**Information shown**
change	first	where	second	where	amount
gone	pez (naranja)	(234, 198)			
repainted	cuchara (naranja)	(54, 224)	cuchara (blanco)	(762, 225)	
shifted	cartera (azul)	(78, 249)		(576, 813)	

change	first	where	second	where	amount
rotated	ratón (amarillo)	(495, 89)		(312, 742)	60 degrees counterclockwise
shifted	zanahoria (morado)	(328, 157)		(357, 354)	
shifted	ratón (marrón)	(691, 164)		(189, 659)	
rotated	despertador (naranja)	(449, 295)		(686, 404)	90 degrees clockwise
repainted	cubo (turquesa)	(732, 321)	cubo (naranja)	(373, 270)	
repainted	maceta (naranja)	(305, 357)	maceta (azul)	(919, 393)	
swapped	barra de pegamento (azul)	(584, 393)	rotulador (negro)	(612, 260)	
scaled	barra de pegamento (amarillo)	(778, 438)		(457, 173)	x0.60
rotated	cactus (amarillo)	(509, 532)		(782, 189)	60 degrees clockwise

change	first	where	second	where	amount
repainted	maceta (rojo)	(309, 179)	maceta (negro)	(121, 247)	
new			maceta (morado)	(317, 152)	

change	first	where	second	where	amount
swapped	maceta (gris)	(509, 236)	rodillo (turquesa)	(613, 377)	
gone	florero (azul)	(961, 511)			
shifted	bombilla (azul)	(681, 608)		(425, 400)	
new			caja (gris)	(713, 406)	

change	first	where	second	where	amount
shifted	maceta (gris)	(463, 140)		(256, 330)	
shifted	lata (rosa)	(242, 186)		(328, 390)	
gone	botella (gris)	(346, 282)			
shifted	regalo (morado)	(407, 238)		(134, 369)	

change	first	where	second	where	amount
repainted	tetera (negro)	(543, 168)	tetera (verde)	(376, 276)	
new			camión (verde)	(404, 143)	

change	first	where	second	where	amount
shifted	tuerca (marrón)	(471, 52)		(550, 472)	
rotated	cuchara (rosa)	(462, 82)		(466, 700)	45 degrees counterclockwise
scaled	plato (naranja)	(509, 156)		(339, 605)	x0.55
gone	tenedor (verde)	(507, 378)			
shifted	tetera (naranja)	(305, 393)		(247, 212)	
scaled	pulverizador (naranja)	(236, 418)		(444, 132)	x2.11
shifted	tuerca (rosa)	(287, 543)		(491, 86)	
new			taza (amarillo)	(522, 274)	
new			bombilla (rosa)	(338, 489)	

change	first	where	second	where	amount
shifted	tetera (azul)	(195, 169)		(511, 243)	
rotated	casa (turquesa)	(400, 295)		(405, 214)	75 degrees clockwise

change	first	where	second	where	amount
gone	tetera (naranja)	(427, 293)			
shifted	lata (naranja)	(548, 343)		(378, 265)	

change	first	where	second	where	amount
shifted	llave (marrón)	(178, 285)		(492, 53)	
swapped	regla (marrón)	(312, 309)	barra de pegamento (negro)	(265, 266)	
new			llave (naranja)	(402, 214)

**What you need to do**
The material must be written out again in full and without changes.

**Task result**
change	first	where	second	where	amount
gone	pez (naranja)	(234, 198)			
repainted	cuchara (naranja)	(54, 224)	cuchara (blanco)	(762, 225)	
shifted	cartera (azul)	(78, 249)		(576, 813)	

change	first	where	second	where	amount
rotated	ratón (amarillo)	(495, 89)		(312, 742)	60 degrees counterclockwise
shifted	zanahoria (morado)	(328, 157)		(357, 354)	
shifted	ratón (marrón)	(691, 164)		(189, 659)	
rotated	despertador (naranja)	(449, 295)		(686, 404)	90 degrees clockwise
repainted	cubo (turquesa)	(732, 321)	cubo (naranja)	(373, 270)	
repainted	maceta (naranja)	(305, 357)	maceta (azul)	(919, 393)	
swapped	barra de pegamento (azul)	(584, 393)	rotulador (negro)	(612, 260)	
scaled	barra de pegamento (amarillo)	(778, 438)		(457, 173)	x0.60
rotated	cactus (amarillo)	(509, 532)		(782, 189)	60 degrees clockwise

change	first	where	second	where	amount
repainted	maceta (rojo)	(309, 179)	maceta (negro)	(121, 247)	
new			maceta (morado)	(317, 152)	

change	first	where	second	where	amount
swapped	maceta (gris)	(509, 236)	rodillo (turquesa)	(613, 377)	
gone	florero (azul)	(961, 511)			
shifted	bombilla (azul)	(681, 608)		(425, 400)	
new			caja (gris)	(713, 406)	

change	first	where	second	where	amount
shifted	maceta (gris)	(463, 140)		(256, 330)	
shifted	lata (rosa)	(242, 186)		(328, 390)	
gone	botella (gris)	(346, 282)			
shifted	regalo (morado)	(407, 238)		(134, 369)	

change	first	where	second	where	amount
repainted	tetera (negro)	(543, 168)	tetera (verde)	(376, 276)	
new			camión (verde)	(404, 143)	

change	first	where	second	where	amount
shifted	tuerca (marrón)	(471, 52)		(550, 472)	
rotated	cuchara (rosa)	(462, 82)		(466, 700)	45 degrees counterclockwise
scaled	plato (naranja)	(509, 156)		(339, 605)	x0.55
gone	tenedor (verde)	(507, 378)			
shifted	tetera (naranja)	(305, 393)		(247, 212)	
scaled	pulverizador (naranja)	(236, 418)		(444, 132)	x2.11
shifted	tuerca (rosa)	(287, 543)		(491, 86)	
new			taza (amarillo)	(522, 274)	
new			bombilla (rosa)	(338, 489)	

change	first	where	second	where	amount
shifted	tetera (azul)	(195, 169)		(511, 243)	
rotated	casa (turquesa)	(400, 295)		(405, 214)	75 degrees clockwise

change	first	where	second	where	amount
gone	tetera (naranja)	(427, 293)			
shifted	lata (naranja)	(548, 343)		(378, 265)	

change	first	where	second	where	amount
shifted	llave (marrón)	(178, 285)		(492, 53)	
swapped	regla (marrón)	(312, 309)	barra de pegamento (negro)	(265, 266)	
new			llave (naranja)	(402, 214)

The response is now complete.